◆ **ABOUT THIS TASK**
Using the material below, set down only the line containing "R8: 47k (3V3, N002) -> 47k (3V3, COM)" and the lines after it, unchanged.

(EXCERPTED DATA Opens)

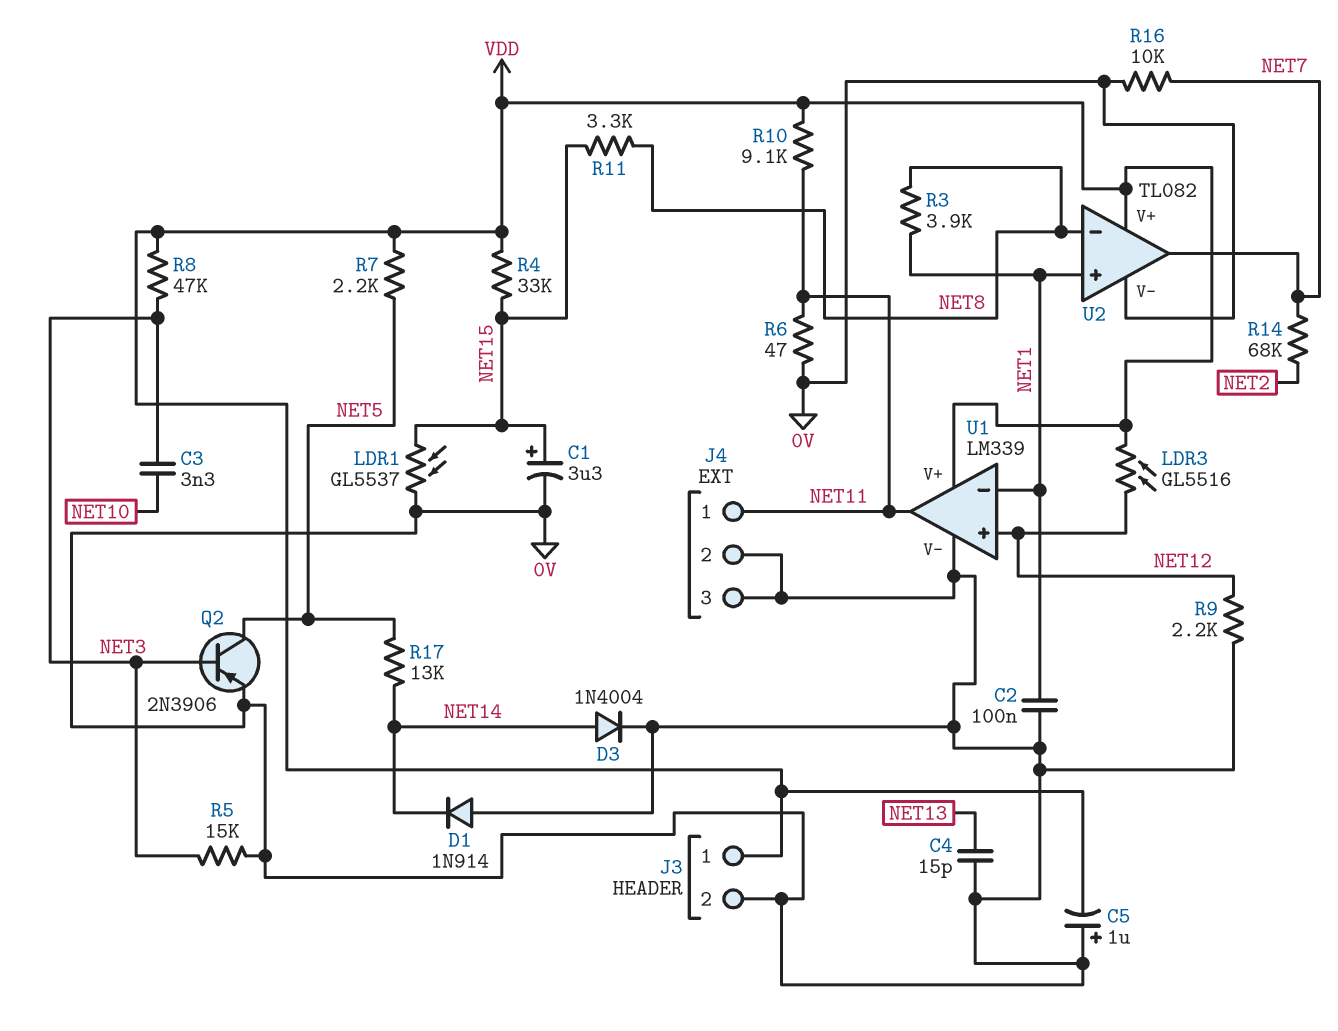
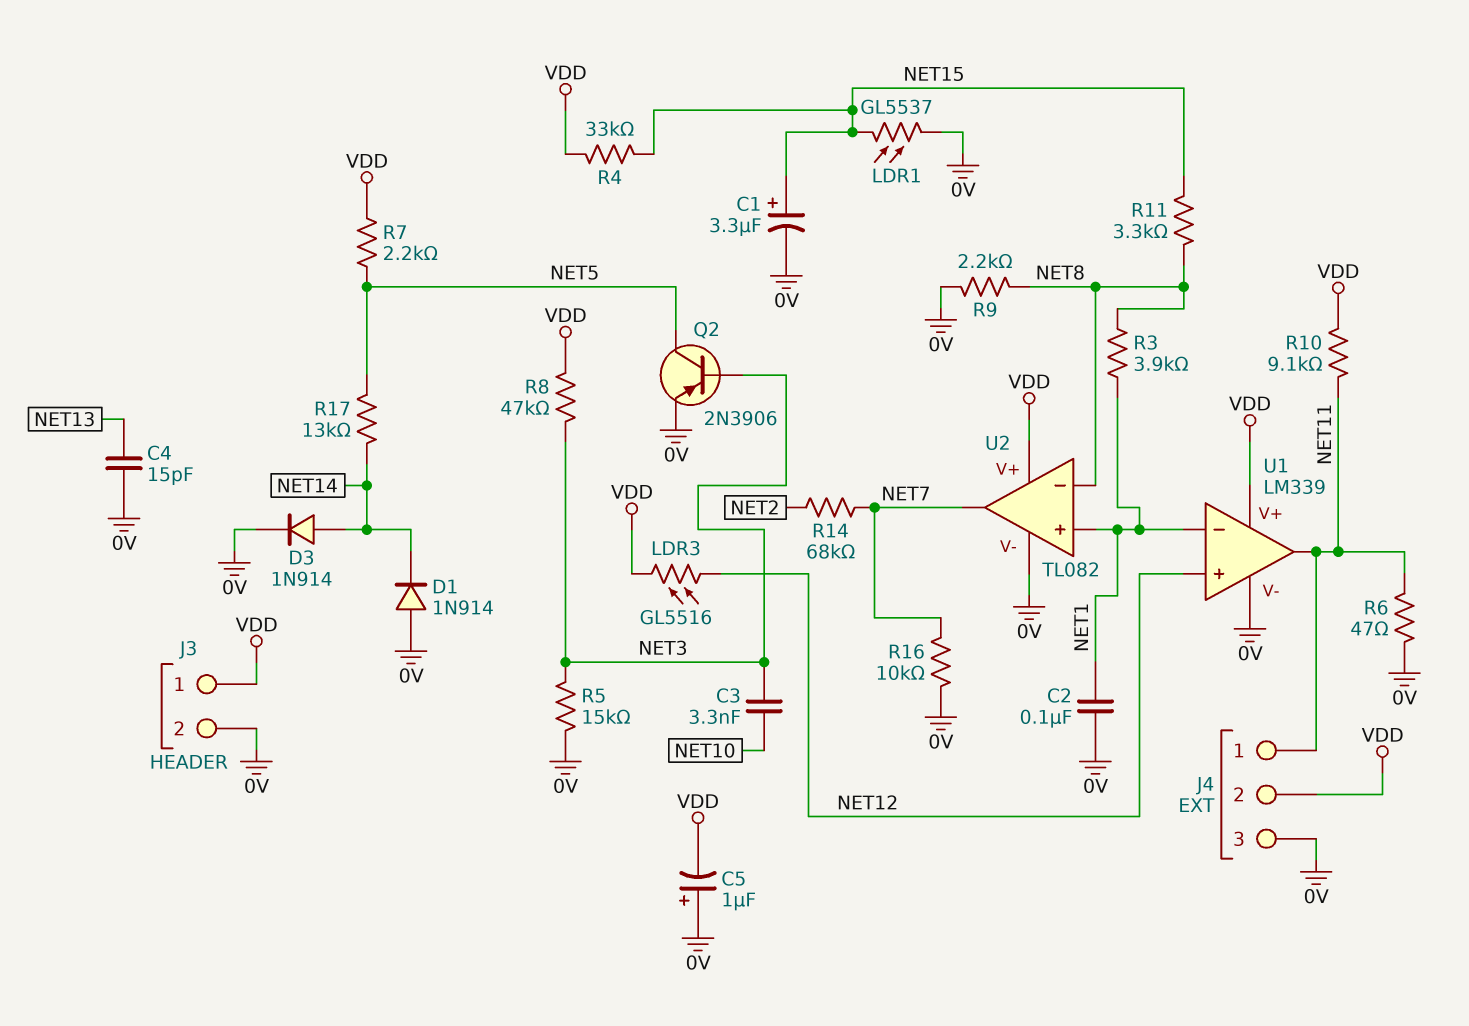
D3: diode 1N4004 (A NET14, K 0V) -> diode 1N914 (A NET14, K 0V)
J4 pin 2: 0V -> VDD
R9: 2.2k (0V, NET12) -> 2.2k (0V, NET8)

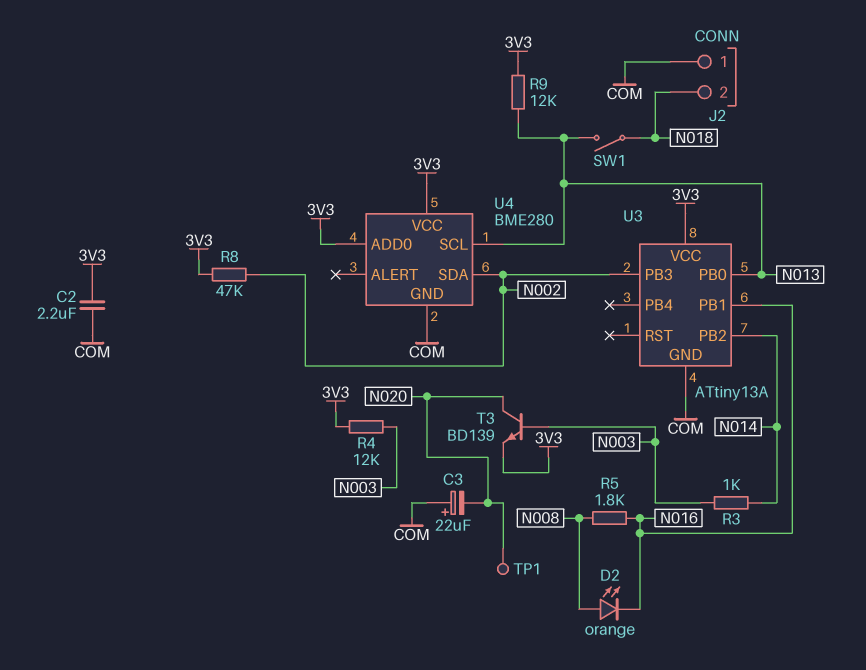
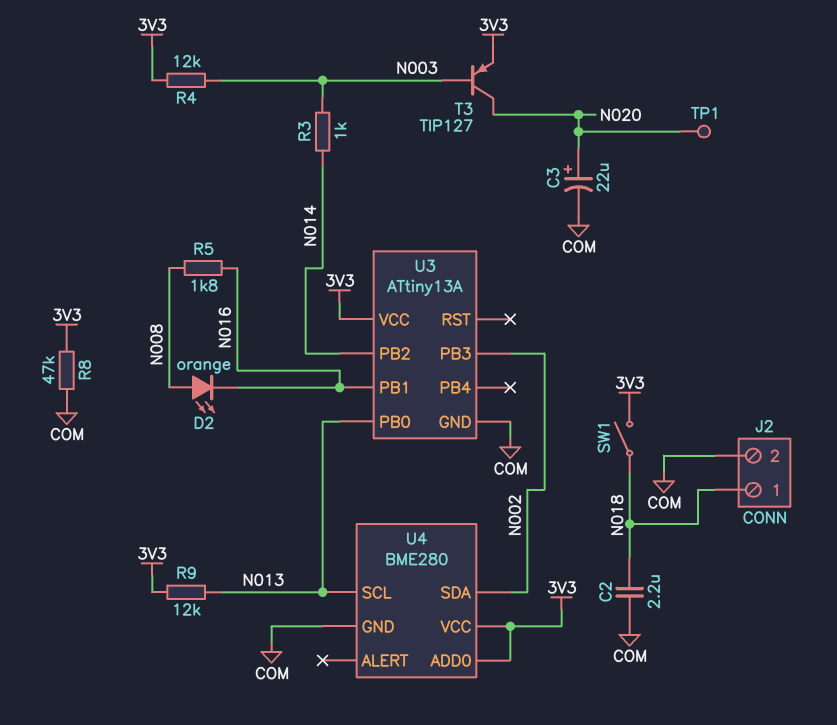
C2: 2.2uF (3V3, COM) -> 2.2uF (COM, N018)
C3: 22uF (plus COM, minus N020) -> 22uF (plus N020, minus COM)
J2 pin 1: COM -> N018
J2 pin 2: N018 -> COM
R8: 47k (3V3, N002) -> 47k (3V3, COM)
SW1: switch (N013, N018) -> switch (3V3, N018)
T3: NPN BD139 (B N003, C N020, E 3V3) -> PNP TIP127 (B N003, C N020, E 3V3)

(EXCERPTED DATA Closes)

◆ **REPLY TO THE EXERCISE**
R8: 47k (3V3, N002) -> 47k (3V3, COM)
SW1: switch (N013, N018) -> switch (3V3, N018)
T3: NPN BD139 (B N003, C N020, E 3V3) -> PNP TIP127 (B N003, C N020, E 3V3)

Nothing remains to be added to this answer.